* _Extracted information_:
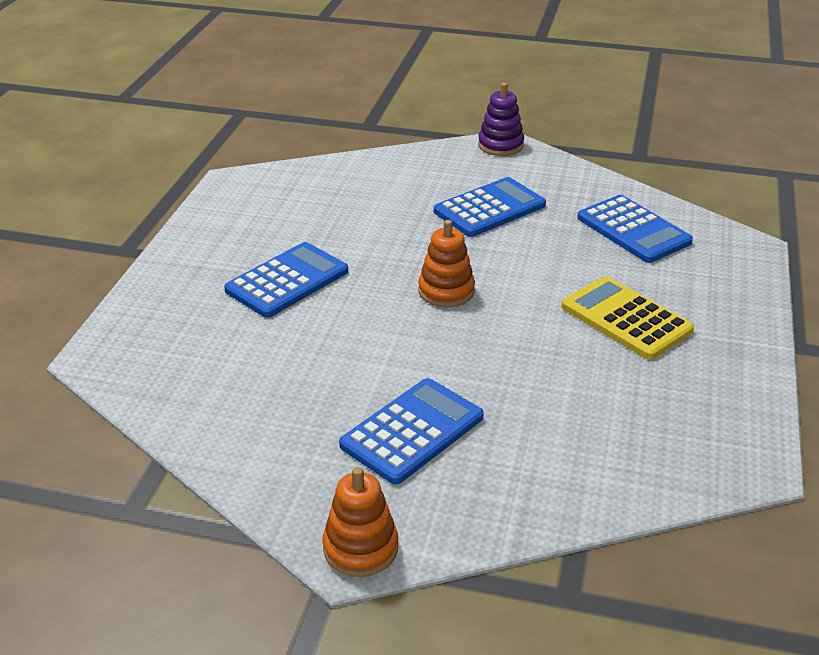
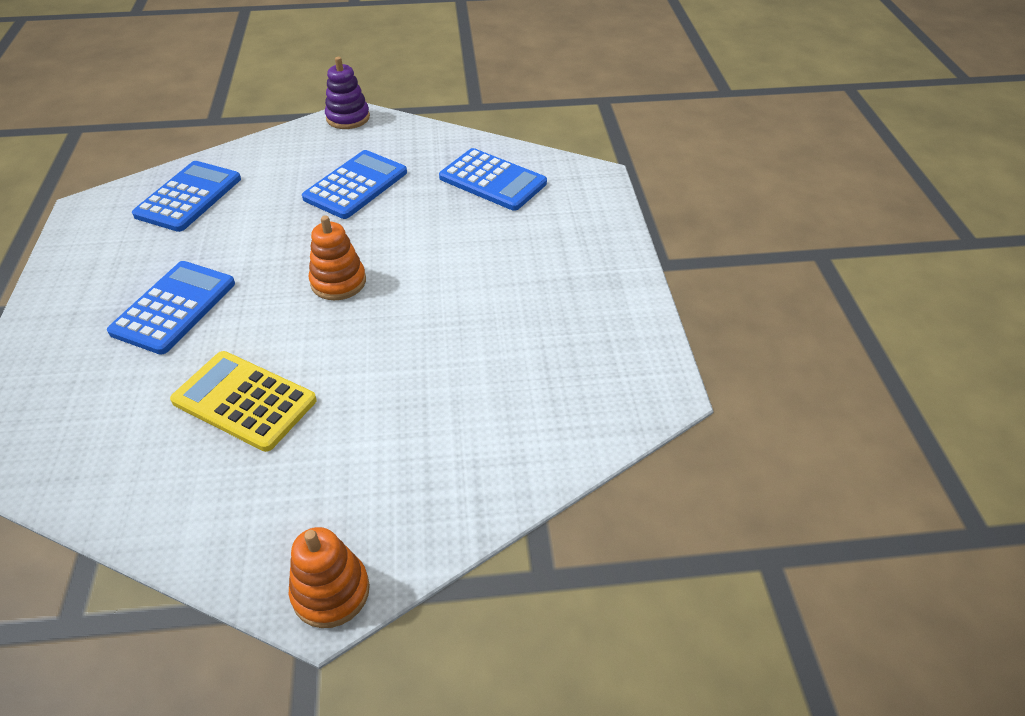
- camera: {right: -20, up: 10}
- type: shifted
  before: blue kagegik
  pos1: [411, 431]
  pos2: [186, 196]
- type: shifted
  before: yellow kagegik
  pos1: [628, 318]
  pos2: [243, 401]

* _Activity_:
Reproduce the entries above exactly, though not their pictures.

* _The completed task_:
- camera: {right: -20, up: 10}
- type: shifted
  before: blue kagegik
  pos1: [411, 431]
  pos2: [186, 196]
- type: shifted
  before: yellow kagegik
  pos1: [628, 318]
  pos2: [243, 401]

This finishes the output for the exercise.